Activity:
Restate word for word the lines of the material below, from the line with "purple circle: (404, 153)" to the line with "pink arrow: (546, 256)", both lines included, and no others.
=== Section Start ===
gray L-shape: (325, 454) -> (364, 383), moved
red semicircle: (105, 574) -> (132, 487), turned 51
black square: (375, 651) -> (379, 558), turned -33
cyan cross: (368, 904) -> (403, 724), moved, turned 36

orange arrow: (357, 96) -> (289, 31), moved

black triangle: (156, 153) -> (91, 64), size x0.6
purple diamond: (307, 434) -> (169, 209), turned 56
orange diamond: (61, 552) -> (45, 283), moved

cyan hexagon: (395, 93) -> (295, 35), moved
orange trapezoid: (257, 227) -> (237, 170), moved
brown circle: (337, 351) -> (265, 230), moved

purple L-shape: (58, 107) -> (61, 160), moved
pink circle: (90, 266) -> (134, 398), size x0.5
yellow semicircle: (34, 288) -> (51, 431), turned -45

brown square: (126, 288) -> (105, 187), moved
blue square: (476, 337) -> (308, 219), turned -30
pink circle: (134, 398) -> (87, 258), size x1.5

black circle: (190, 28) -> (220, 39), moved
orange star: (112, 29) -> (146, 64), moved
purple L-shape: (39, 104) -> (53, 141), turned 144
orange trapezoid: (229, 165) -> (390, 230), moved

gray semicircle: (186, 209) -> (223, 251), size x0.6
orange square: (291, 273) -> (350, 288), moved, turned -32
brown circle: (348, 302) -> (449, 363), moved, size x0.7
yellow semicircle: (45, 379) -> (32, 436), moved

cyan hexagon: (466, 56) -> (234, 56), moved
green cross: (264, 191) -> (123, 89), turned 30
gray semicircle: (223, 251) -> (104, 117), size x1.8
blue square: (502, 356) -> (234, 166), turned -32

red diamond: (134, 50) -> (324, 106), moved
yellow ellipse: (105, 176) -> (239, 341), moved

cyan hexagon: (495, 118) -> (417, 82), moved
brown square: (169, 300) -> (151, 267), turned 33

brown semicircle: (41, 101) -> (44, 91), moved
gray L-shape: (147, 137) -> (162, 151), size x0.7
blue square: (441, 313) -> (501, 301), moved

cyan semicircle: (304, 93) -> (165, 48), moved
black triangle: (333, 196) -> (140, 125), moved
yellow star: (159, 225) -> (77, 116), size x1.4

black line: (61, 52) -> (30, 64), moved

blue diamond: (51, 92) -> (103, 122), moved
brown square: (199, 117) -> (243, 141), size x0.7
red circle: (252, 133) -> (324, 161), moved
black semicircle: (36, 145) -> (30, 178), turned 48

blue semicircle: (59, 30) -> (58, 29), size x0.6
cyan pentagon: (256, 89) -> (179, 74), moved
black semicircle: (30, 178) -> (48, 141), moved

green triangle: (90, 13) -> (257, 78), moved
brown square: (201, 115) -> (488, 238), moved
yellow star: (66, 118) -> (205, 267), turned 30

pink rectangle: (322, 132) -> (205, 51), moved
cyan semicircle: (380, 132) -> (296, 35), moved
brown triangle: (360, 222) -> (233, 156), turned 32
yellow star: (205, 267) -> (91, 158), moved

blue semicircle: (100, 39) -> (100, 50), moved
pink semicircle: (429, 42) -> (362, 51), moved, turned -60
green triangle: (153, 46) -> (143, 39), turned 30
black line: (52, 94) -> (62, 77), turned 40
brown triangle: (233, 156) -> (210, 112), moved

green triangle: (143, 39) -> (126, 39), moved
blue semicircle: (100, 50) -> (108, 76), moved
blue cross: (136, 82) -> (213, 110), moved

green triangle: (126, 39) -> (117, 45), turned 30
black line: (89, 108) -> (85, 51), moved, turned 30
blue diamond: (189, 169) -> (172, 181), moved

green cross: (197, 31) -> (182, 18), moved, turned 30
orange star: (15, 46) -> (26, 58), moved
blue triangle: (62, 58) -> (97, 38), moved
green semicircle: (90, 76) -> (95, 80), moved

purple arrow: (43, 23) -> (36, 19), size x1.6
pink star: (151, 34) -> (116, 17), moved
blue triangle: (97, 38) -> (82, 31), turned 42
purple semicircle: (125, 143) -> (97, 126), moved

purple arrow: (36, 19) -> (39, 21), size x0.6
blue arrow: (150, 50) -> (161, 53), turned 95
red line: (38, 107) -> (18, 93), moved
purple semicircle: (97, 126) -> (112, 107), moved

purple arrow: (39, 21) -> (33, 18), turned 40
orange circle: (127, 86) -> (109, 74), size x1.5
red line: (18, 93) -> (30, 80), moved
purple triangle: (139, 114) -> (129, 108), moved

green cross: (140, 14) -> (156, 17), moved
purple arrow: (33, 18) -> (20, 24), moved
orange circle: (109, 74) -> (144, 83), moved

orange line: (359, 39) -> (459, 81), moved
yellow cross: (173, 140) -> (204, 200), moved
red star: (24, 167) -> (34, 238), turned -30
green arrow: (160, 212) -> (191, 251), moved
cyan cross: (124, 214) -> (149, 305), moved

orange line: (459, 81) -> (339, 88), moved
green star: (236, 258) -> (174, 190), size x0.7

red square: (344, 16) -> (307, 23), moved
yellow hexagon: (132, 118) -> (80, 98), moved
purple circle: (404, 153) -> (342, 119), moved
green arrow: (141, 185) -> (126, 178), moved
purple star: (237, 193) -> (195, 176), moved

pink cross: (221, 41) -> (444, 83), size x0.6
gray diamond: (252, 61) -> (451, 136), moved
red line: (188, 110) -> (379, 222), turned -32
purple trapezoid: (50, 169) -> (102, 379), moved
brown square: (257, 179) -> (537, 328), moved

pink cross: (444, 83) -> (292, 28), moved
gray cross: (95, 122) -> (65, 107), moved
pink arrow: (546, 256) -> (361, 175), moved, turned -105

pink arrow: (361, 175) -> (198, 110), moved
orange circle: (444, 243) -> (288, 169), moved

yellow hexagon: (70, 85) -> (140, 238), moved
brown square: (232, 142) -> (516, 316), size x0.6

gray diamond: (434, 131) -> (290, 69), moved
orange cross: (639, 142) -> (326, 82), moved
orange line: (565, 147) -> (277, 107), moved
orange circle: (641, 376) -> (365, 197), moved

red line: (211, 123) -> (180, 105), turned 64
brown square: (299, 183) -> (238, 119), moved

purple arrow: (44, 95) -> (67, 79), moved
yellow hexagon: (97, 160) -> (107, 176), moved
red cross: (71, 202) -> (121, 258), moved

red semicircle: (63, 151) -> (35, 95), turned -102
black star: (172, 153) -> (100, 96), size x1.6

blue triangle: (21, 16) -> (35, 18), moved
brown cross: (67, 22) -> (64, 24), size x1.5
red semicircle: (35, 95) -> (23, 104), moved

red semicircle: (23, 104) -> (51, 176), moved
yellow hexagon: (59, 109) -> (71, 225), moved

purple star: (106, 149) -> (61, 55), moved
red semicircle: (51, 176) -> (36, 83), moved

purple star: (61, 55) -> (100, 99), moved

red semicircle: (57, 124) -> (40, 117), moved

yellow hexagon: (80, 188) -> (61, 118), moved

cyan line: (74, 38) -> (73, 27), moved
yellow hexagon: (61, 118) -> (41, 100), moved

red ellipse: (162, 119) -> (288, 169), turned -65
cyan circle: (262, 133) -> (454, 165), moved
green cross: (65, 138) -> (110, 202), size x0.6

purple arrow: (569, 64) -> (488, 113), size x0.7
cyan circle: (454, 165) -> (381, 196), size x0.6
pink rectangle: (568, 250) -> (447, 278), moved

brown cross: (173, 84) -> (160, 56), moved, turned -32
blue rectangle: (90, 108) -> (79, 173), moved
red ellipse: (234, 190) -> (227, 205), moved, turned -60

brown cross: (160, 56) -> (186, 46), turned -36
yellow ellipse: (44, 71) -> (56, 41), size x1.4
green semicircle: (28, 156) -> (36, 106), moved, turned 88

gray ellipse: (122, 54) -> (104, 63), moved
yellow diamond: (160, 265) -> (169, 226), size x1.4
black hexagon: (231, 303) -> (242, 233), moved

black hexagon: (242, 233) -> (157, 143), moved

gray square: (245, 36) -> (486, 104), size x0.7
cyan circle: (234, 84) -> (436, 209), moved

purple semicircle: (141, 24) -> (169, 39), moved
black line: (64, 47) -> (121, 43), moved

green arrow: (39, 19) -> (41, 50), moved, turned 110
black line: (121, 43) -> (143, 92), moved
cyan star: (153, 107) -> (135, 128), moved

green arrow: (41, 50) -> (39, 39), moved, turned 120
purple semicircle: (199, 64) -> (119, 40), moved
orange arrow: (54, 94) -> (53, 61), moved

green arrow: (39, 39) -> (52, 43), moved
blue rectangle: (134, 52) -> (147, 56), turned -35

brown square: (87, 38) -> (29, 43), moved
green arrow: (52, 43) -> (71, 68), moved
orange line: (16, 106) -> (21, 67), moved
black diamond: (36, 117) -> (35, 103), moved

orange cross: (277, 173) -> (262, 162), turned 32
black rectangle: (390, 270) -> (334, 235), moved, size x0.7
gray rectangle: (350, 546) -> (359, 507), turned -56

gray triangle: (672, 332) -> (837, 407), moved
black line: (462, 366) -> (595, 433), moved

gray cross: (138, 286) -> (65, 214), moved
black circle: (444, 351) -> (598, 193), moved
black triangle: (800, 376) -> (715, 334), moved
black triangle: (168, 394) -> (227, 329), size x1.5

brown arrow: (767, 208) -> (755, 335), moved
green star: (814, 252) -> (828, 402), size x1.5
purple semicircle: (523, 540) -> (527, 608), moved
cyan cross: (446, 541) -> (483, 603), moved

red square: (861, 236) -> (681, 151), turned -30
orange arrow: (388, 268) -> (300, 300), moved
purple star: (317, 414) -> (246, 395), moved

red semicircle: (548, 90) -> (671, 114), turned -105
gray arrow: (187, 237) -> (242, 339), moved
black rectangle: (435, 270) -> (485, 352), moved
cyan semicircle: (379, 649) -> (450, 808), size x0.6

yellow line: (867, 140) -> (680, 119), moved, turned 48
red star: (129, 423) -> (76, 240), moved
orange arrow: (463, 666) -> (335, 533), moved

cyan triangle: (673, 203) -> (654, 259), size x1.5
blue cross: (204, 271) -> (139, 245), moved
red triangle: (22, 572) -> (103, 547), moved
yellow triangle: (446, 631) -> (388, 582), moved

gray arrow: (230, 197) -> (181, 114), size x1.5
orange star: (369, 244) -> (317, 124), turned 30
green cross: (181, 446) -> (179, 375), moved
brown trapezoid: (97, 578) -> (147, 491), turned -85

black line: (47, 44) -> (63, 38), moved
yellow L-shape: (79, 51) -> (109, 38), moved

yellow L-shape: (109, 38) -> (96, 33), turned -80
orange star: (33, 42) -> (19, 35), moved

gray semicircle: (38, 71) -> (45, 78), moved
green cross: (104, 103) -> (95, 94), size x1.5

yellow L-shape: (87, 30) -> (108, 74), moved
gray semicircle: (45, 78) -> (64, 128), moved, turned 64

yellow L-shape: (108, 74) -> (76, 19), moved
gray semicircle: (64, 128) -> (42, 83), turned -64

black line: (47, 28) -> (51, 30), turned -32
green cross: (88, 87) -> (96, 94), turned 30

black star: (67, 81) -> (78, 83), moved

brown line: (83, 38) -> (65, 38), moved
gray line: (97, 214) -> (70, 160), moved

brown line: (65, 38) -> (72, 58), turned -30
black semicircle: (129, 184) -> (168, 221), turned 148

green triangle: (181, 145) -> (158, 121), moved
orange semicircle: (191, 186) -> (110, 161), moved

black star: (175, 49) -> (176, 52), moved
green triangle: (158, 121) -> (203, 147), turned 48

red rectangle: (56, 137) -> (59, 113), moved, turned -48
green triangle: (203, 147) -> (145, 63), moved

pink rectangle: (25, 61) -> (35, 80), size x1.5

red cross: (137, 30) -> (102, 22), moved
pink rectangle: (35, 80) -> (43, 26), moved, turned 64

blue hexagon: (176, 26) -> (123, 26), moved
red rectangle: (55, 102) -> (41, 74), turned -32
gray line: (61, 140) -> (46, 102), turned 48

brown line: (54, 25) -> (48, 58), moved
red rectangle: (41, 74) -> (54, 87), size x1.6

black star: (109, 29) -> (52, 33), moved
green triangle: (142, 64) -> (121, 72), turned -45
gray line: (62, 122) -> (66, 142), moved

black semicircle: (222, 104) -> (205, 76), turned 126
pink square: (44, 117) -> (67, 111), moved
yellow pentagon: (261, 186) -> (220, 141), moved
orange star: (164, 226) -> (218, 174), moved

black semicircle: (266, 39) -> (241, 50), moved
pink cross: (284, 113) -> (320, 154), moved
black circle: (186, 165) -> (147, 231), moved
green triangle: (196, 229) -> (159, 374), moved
=== Section End ===
The answer:
purple circle: (404, 153) -> (342, 119), moved
green arrow: (141, 185) -> (126, 178), moved
purple star: (237, 193) -> (195, 176), moved

pink cross: (221, 41) -> (444, 83), size x0.6
gray diamond: (252, 61) -> (451, 136), moved
red line: (188, 110) -> (379, 222), turned -32
purple trapezoid: (50, 169) -> (102, 379), moved
brown square: (257, 179) -> (537, 328), moved

pink cross: (444, 83) -> (292, 28), moved
gray cross: (95, 122) -> (65, 107), moved
pink arrow: (546, 256) -> (361, 175), moved, turned -105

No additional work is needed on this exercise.